What is being asked: Give back an exact copy of the lines in the records below, from the line that has "D3: schottky (A" through the line that has "CN1 pin 2: +12V -> AC2", and nothing besides.

*** Material for this exercise Section Begins ***

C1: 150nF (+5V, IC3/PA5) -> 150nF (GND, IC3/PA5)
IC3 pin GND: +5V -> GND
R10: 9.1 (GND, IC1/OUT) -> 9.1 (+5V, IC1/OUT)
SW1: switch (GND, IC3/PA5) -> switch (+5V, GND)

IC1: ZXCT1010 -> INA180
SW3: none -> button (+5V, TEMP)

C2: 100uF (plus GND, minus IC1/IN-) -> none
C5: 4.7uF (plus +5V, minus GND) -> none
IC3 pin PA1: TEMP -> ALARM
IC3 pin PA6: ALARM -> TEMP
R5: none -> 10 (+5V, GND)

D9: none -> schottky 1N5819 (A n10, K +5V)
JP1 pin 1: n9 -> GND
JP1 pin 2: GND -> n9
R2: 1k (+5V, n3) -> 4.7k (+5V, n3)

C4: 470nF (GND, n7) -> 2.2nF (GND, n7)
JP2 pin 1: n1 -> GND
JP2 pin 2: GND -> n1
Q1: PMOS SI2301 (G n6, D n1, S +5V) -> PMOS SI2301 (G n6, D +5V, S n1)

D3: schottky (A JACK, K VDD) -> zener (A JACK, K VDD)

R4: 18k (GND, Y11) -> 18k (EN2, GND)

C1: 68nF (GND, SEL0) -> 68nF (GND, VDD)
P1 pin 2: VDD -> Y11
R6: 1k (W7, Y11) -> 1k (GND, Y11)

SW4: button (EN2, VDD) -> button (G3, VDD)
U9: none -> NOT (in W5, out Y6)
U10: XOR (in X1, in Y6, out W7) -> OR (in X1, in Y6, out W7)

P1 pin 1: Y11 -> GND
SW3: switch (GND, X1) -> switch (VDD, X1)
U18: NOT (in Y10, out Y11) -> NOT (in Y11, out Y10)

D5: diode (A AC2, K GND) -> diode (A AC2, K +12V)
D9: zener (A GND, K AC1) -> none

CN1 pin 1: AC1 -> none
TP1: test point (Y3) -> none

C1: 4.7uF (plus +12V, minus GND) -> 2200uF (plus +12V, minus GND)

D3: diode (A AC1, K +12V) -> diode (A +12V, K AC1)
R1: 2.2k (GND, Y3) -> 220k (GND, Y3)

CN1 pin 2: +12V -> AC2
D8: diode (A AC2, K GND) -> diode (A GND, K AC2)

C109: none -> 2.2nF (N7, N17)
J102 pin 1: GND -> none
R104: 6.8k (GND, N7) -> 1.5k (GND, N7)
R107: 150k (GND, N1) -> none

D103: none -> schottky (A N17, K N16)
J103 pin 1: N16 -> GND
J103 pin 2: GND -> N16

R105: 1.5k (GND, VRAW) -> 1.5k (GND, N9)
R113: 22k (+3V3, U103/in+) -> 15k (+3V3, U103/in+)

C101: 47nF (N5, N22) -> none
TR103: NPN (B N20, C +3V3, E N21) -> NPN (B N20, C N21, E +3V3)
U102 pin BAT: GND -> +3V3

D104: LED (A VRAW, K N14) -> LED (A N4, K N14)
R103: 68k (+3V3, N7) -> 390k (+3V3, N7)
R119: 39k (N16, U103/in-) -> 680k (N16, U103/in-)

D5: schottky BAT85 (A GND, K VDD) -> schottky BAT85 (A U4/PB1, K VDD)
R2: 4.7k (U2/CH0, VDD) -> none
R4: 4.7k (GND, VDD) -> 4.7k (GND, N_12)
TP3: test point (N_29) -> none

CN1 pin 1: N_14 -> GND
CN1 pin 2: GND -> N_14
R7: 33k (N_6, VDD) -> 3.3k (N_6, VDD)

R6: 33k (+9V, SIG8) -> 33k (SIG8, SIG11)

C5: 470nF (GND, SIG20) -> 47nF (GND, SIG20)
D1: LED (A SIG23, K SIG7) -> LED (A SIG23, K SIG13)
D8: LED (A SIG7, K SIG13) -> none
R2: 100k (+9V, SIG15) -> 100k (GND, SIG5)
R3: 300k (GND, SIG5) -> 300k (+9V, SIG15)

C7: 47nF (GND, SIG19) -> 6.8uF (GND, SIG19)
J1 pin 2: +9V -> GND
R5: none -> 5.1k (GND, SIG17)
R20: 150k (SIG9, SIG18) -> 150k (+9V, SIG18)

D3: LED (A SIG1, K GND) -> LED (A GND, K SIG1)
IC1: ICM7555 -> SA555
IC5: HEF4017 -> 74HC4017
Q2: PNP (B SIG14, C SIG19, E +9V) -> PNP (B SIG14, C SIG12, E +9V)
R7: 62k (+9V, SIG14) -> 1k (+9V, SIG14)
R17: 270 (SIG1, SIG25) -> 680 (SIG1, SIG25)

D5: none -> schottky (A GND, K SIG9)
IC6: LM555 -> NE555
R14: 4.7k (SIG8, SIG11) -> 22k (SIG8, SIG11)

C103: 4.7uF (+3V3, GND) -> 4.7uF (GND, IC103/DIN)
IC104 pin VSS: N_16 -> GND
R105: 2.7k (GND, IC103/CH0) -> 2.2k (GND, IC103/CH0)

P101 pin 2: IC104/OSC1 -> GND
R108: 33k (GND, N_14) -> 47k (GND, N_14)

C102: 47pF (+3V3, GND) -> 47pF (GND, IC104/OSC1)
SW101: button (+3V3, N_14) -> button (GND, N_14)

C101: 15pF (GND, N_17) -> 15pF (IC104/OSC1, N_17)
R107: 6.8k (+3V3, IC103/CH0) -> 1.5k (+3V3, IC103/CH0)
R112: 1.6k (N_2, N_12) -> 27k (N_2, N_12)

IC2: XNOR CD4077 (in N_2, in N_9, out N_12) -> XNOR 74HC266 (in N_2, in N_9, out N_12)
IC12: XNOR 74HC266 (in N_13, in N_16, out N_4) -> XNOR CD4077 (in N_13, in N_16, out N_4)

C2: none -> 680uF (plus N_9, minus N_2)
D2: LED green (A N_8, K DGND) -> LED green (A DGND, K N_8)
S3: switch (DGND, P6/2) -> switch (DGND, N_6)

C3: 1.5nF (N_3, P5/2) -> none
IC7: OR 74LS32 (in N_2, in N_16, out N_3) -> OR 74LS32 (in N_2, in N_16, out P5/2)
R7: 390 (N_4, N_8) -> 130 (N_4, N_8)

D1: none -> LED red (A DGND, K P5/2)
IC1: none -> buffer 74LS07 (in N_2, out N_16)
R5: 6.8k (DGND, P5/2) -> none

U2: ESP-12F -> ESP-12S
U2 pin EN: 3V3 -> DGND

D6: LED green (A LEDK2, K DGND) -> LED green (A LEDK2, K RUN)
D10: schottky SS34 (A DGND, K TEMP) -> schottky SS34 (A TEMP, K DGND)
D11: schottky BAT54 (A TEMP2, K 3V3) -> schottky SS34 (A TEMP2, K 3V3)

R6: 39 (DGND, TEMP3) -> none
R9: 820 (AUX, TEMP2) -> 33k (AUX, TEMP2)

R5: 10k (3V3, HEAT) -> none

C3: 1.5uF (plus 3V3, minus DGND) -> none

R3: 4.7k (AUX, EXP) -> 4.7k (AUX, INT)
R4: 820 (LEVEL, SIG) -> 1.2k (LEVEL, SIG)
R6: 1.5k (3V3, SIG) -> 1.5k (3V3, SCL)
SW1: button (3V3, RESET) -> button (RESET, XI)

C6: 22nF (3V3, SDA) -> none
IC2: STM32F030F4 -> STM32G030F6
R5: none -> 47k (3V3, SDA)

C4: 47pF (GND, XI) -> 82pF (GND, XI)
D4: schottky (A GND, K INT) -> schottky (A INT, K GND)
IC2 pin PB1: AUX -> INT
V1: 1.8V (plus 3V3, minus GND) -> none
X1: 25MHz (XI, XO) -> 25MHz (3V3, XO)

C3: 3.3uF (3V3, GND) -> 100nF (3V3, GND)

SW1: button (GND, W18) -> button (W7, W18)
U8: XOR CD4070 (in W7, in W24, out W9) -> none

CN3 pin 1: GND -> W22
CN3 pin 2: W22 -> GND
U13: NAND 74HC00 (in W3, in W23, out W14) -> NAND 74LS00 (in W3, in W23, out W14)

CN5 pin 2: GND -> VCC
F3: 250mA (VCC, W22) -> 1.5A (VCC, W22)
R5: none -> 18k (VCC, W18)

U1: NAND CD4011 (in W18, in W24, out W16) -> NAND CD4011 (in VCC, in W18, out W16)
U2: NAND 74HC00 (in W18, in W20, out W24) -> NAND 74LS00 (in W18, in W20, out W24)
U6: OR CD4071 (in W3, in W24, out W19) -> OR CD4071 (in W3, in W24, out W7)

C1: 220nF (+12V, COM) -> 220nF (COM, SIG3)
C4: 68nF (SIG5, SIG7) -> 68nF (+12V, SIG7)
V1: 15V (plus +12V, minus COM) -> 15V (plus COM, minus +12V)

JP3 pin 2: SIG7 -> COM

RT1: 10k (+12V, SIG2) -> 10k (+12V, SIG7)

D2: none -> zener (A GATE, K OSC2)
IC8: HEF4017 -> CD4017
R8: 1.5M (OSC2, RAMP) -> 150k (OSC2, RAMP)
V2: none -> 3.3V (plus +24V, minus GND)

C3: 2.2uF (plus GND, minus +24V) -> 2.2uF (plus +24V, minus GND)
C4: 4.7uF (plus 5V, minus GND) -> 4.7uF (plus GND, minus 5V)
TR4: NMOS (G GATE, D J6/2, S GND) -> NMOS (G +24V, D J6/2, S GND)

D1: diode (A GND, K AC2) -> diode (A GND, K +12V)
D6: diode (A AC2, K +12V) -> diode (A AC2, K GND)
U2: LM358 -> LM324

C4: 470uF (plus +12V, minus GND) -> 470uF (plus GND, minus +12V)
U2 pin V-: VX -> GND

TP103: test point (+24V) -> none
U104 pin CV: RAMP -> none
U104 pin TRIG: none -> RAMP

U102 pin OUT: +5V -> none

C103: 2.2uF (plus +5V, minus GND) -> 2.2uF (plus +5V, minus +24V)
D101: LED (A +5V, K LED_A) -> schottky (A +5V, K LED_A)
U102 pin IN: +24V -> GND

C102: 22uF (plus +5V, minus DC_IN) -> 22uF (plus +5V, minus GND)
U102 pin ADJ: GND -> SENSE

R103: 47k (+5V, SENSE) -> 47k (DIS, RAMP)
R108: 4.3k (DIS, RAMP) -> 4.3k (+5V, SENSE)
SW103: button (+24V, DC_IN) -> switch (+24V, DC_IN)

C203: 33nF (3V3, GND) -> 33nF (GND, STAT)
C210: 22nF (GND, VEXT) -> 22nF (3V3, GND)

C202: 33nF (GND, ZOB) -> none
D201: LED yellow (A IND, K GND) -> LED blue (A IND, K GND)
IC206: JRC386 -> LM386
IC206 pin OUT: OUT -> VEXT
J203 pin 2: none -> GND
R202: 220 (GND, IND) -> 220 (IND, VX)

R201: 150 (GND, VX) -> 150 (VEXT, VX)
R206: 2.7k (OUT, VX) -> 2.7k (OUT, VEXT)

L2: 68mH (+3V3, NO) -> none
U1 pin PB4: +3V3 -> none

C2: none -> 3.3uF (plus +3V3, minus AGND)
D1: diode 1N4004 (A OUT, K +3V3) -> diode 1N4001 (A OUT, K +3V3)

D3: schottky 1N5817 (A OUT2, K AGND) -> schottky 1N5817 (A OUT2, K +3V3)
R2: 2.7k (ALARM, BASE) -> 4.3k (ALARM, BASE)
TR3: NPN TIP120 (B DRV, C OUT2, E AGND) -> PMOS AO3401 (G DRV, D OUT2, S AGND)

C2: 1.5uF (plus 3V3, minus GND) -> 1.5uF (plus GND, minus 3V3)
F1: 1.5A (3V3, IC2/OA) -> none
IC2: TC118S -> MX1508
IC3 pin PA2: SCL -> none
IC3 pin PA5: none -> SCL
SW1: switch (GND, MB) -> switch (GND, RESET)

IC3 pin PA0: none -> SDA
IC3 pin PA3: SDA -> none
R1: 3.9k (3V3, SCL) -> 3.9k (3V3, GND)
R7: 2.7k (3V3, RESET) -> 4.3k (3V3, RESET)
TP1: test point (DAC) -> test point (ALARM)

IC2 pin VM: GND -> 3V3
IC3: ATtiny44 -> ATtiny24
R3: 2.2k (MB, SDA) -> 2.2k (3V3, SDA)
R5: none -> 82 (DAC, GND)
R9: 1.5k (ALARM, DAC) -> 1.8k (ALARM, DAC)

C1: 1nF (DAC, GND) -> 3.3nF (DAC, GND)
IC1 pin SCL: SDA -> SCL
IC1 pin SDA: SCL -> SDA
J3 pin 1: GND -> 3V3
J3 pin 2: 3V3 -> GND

*** Material for this exercise Section Ends ***

Answer:
D3: schottky (A JACK, K VDD) -> zener (A JACK, K VDD)

R4: 18k (GND, Y11) -> 18k (EN2, GND)

C1: 68nF (GND, SEL0) -> 68nF (GND, VDD)
P1 pin 2: VDD -> Y11
R6: 1k (W7, Y11) -> 1k (GND, Y11)

SW4: button (EN2, VDD) -> button (G3, VDD)
U9: none -> NOT (in W5, out Y6)
U10: XOR (in X1, in Y6, out W7) -> OR (in X1, in Y6, out W7)

P1 pin 1: Y11 -> GND
SW3: switch (GND, X1) -> switch (VDD, X1)
U18: NOT (in Y10, out Y11) -> NOT (in Y11, out Y10)

D5: diode (A AC2, K GND) -> diode (A AC2, K +12V)
D9: zener (A GND, K AC1) -> none

CN1 pin 1: AC1 -> none
TP1: test point (Y3) -> none

C1: 4.7uF (plus +12V, minus GND) -> 2200uF (plus +12V, minus GND)

D3: diode (A AC1, K +12V) -> diode (A +12V, K AC1)
R1: 2.2k (GND, Y3) -> 220k (GND, Y3)

CN1 pin 2: +12V -> AC2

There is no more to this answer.